[[ Supplied data open ]]

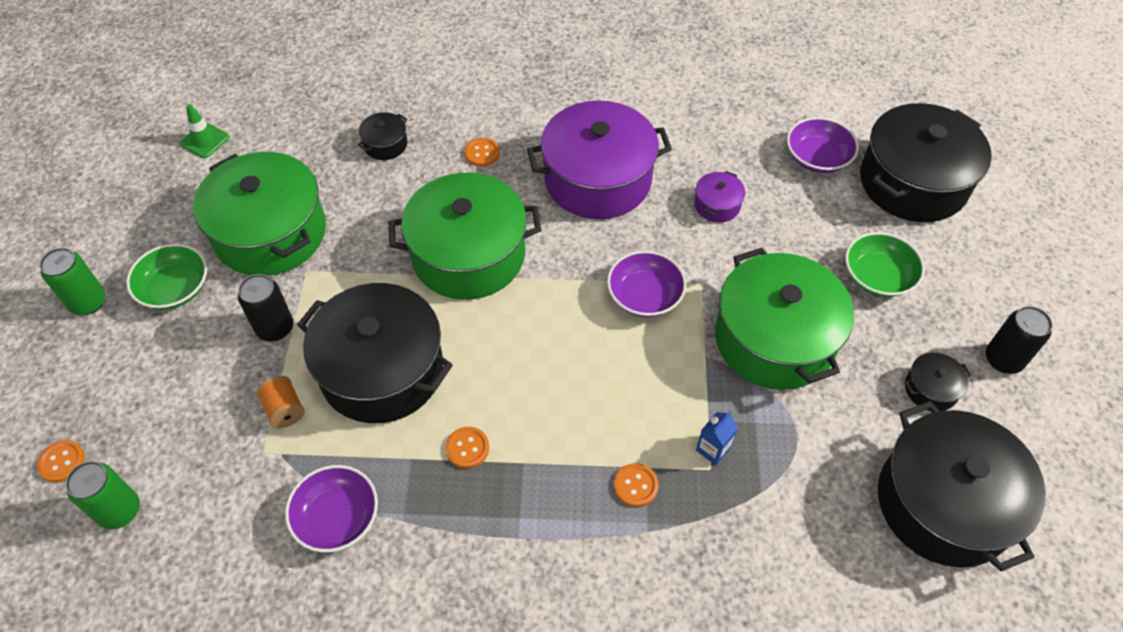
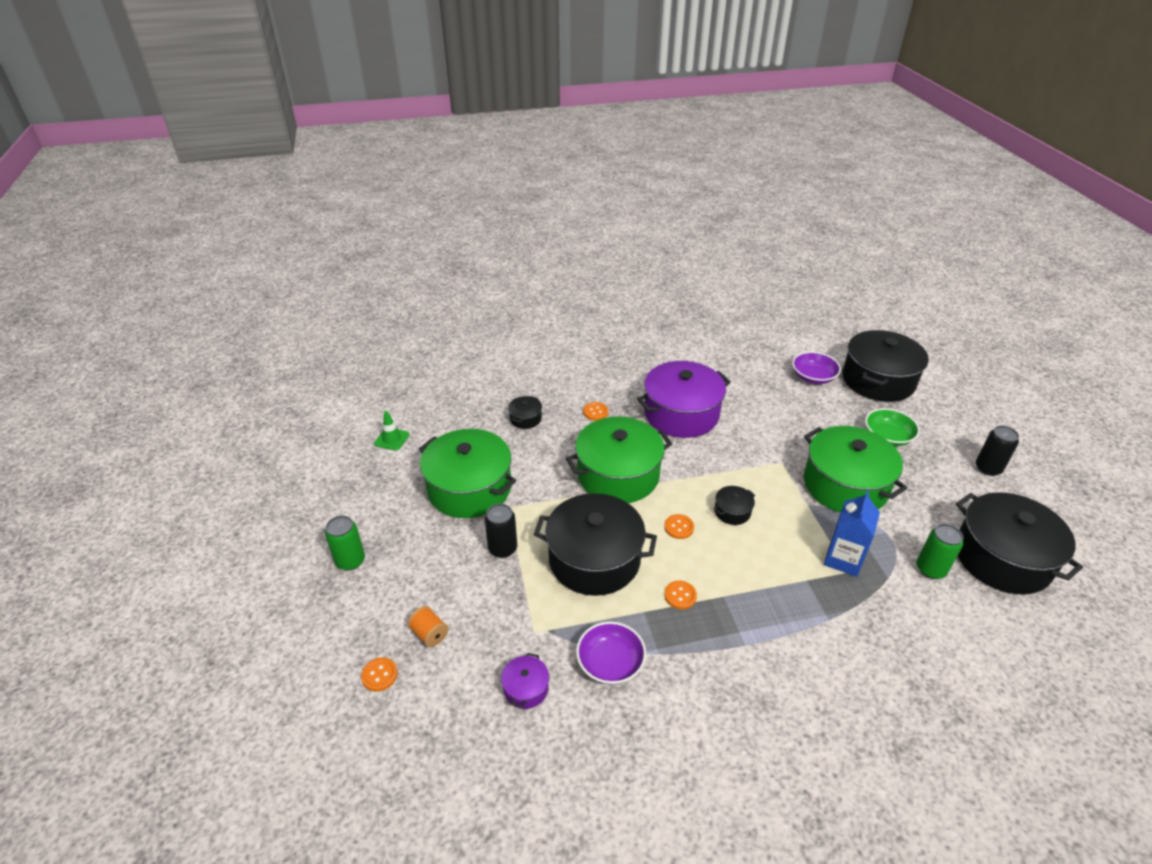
camera: 15 degrees left, 15 degrees down
(120, 511) = (442, 698): green can -> green can (930, 569)
(175, 288) = (414, 538): green bowl -> none
(285, 410) = (536, 600): orange spool -> orange spool (429, 634)
(635, 486) = (806, 593): orange button -> orange button (679, 527)
(644, 296) = (749, 476): purple bowl -> none
(713, 449) = (843, 559): blue carton -> blue carton, size x1.86
(717, 205) = (766, 415): purple pot -> purple pot (526, 688)
(930, 389) = (956, 494): black pot -> black pot (732, 511)

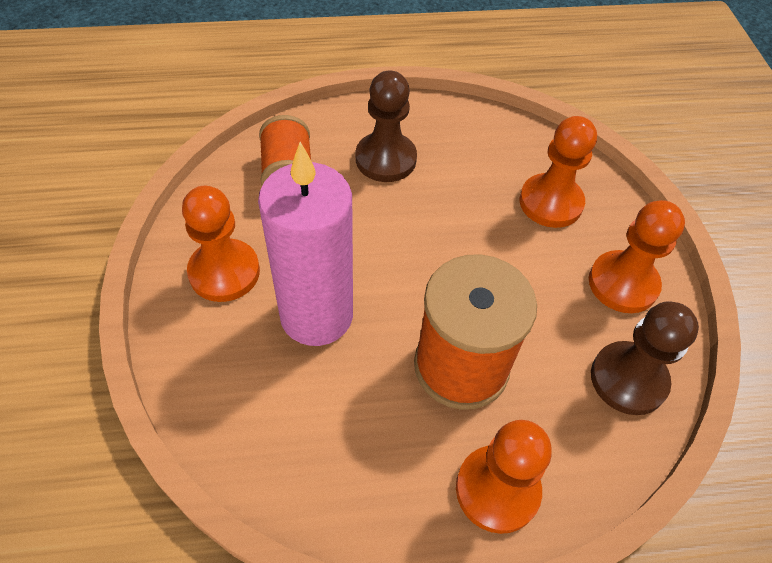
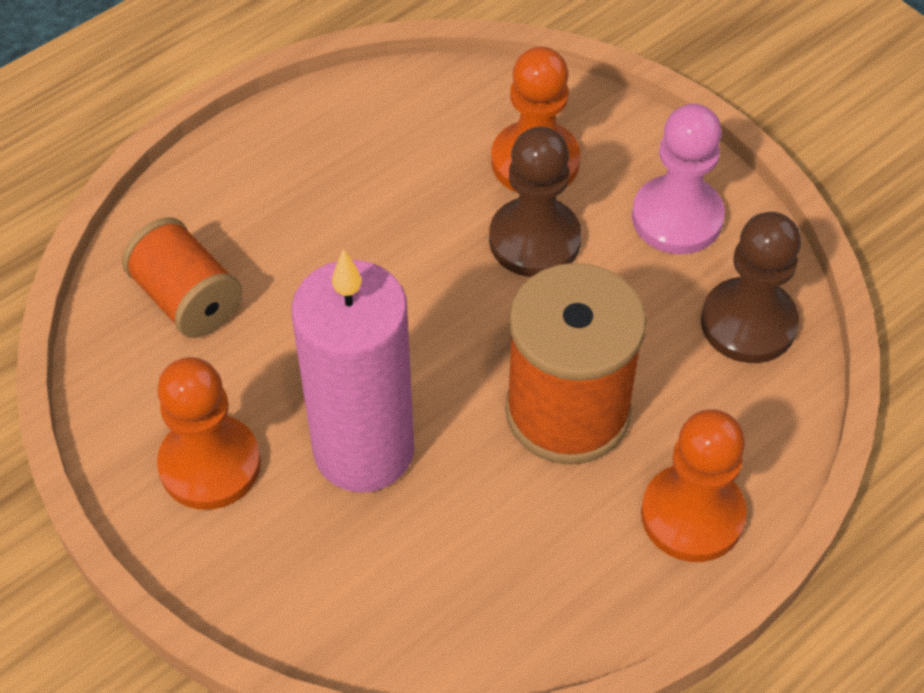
camera: 30 degrees left, 0 degrees up
(385, 159) = (296, 211): brown pawn -> brown pawn (534, 240)
(623, 284) = (677, 218): orange pawn -> pink pawn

[[ Supplied data closed ]]

Show all lines above holding "camera".

camera: 15 degrees left, 15 degrees down
camera: 30 degrees left, 0 degrees up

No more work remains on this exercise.